[Image sets with object changes]
== Segment start ==
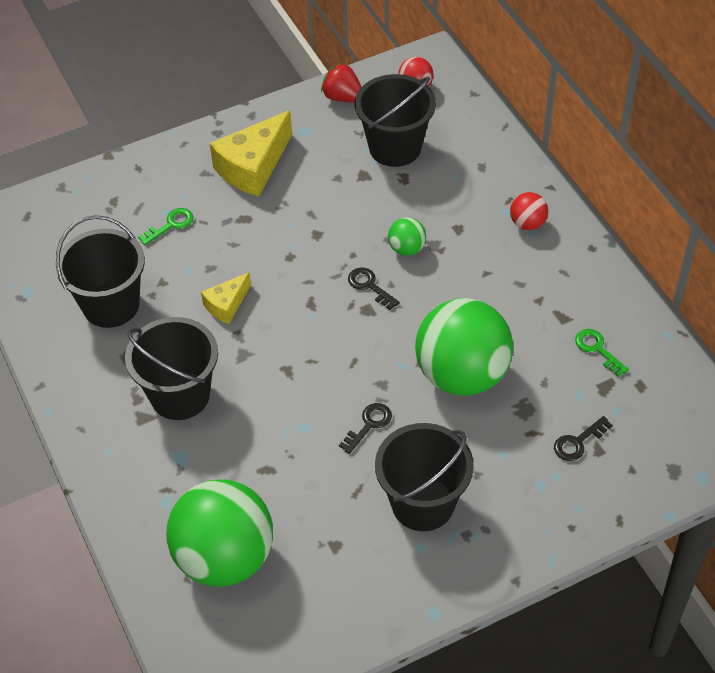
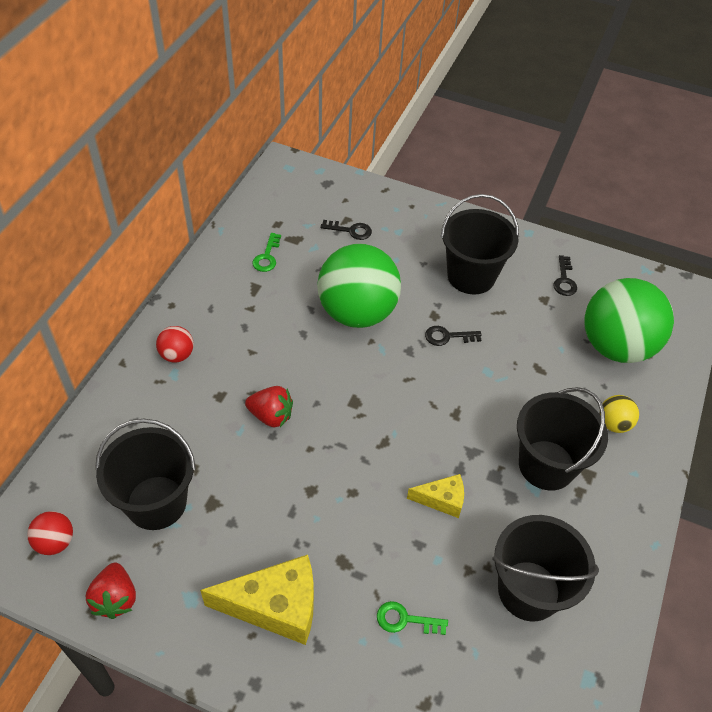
camera: 135 degrees left, 0 degrees up
(160, 478) = (613, 424): none -> yellow ball
(369, 286) = (331, 415): black key -> black key (564, 280)
(407, 248) = (271, 416): green ball -> red strawberry

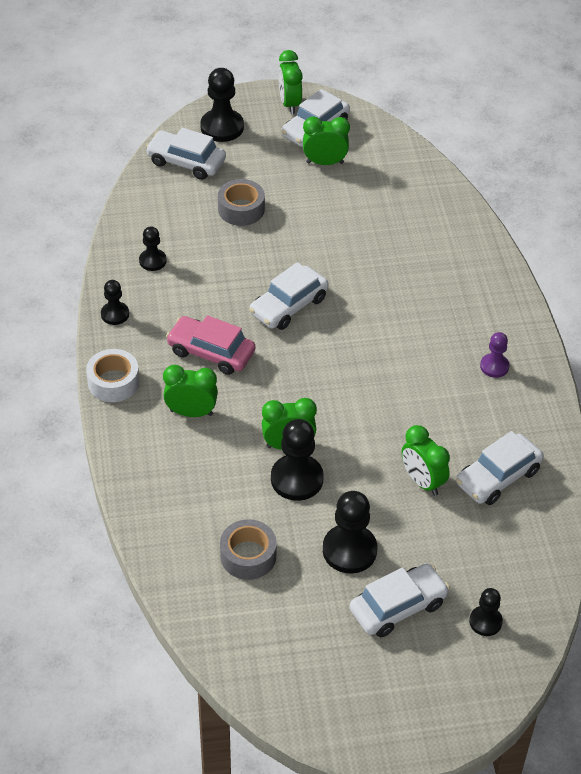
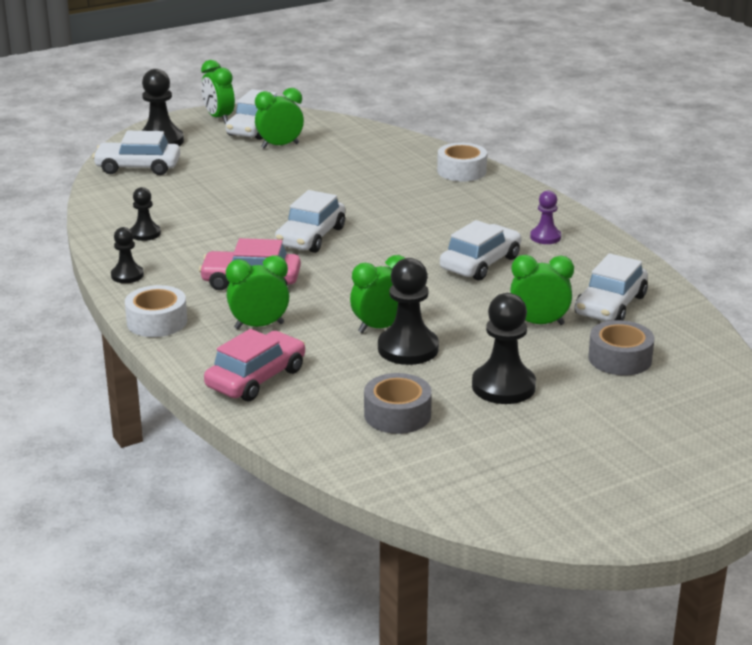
camera: 20 degrees left, 20 degrees down
(159, 477) = (256, 378): none -> pink car
(241, 209) = (216, 186): grey tape -> grey tape (620, 358)
(398, 607) = (587, 415): white car -> white car (480, 263)
(422, 481) = (539, 323): green clock -> green clock turned 150 degrees clockwise
(471, 247) = (461, 171): none -> white tape
(485, 622) = (685, 405): black pawn -> none

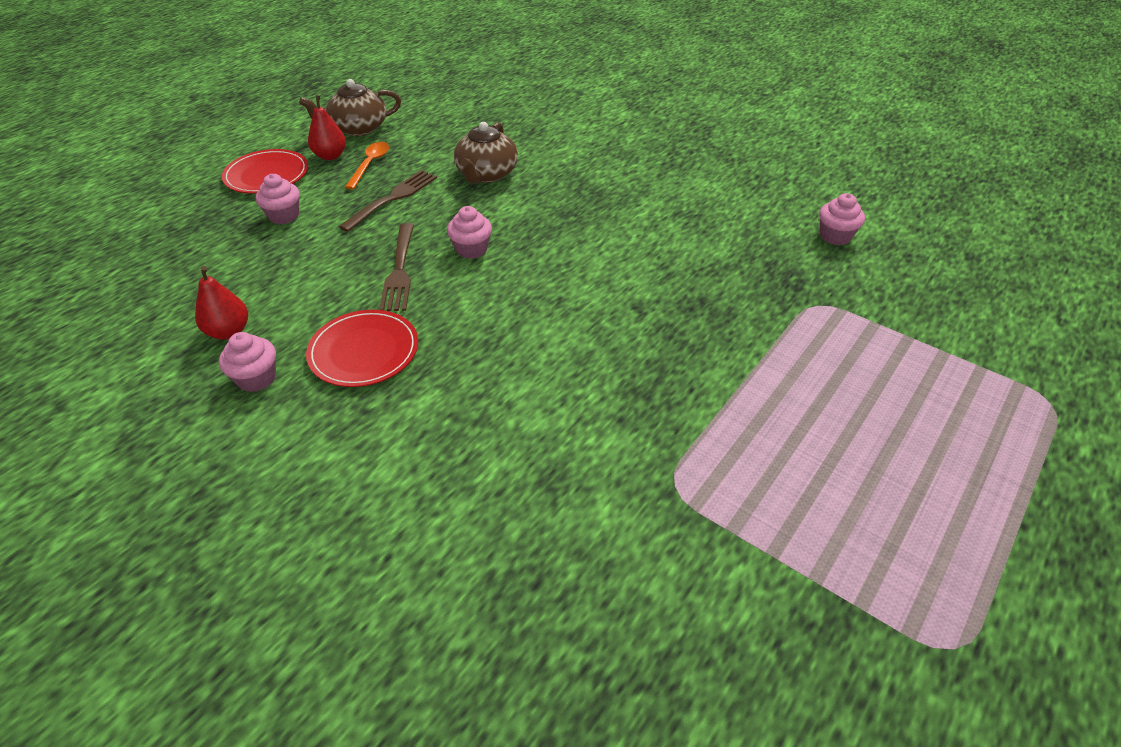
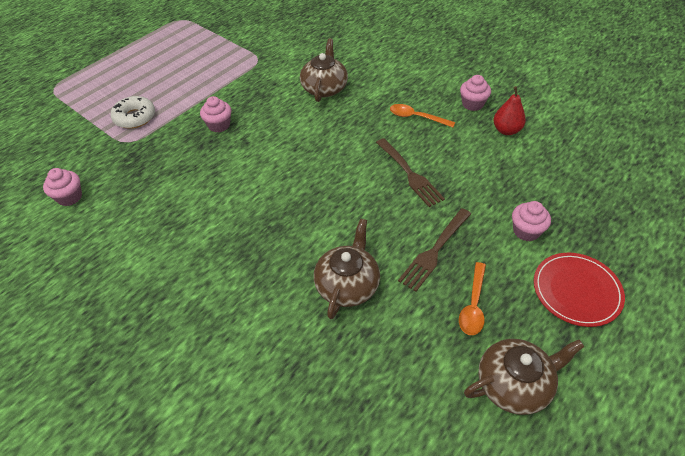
camera: 175 degrees left, 5 degrees up
(330, 156) = (524, 323): red pear -> none
(364, 351) = (416, 117): red plate -> orange spoon
(399, 269) = (409, 173): brown fork -> brown fork turned 150 degrees clockwise
(471, 249) = (357, 191): pink cupcake -> pink cupcake (219, 125)
(520, 409) = (324, 88): none -> brown teapot
(839, 343) = (135, 117): none -> white donut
== Segment end ==
## WHAT THIS TASK INVOLVES
The lines to return are those in the entries above that hold "green".

## PROBLEM SOLUTION
(407, 248) = (271, 416): green ball -> red strawberry
(422, 481) = (539, 323): green clock -> green clock turned 150 degrees clockwise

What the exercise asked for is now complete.